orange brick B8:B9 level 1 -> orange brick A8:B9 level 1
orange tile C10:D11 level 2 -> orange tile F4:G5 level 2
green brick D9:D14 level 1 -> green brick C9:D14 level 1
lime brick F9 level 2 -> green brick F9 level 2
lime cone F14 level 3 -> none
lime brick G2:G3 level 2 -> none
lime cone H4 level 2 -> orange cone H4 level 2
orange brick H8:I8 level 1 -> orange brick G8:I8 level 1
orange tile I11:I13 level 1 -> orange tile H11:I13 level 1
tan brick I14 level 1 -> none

|---|

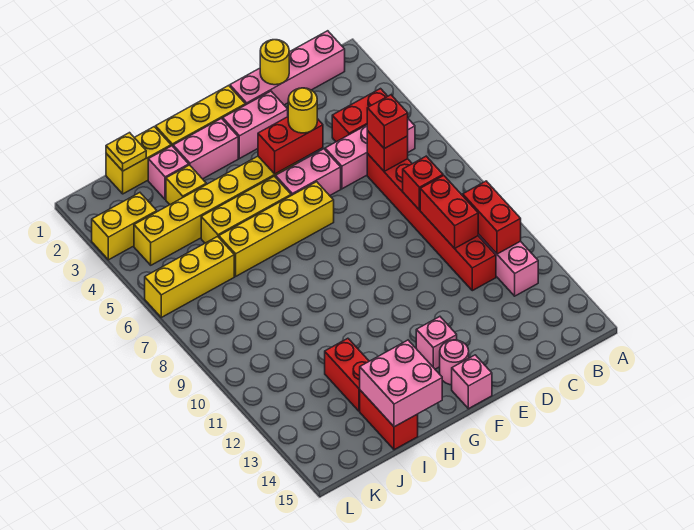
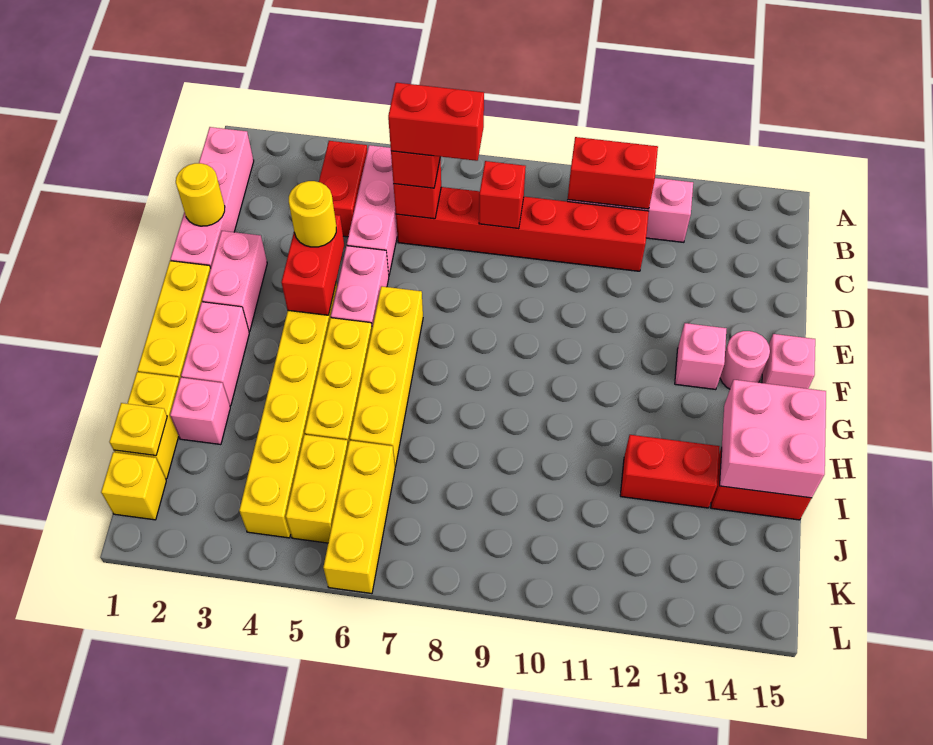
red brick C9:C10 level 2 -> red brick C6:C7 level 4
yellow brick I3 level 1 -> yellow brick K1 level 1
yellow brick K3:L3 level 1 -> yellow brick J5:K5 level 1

|---|

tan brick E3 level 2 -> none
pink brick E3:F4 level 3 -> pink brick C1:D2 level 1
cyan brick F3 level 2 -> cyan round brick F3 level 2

|---|

- _Try it_:
Look above for the line with "red brick C9:C10" and the line with "yellow brick K3:L3"; transcribe both and all lines in between, exactly, and nothing else.

- _Written reply_:
red brick C9:C10 level 2 -> red brick C6:C7 level 4
yellow brick I3 level 1 -> yellow brick K1 level 1
yellow brick K3:L3 level 1 -> yellow brick J5:K5 level 1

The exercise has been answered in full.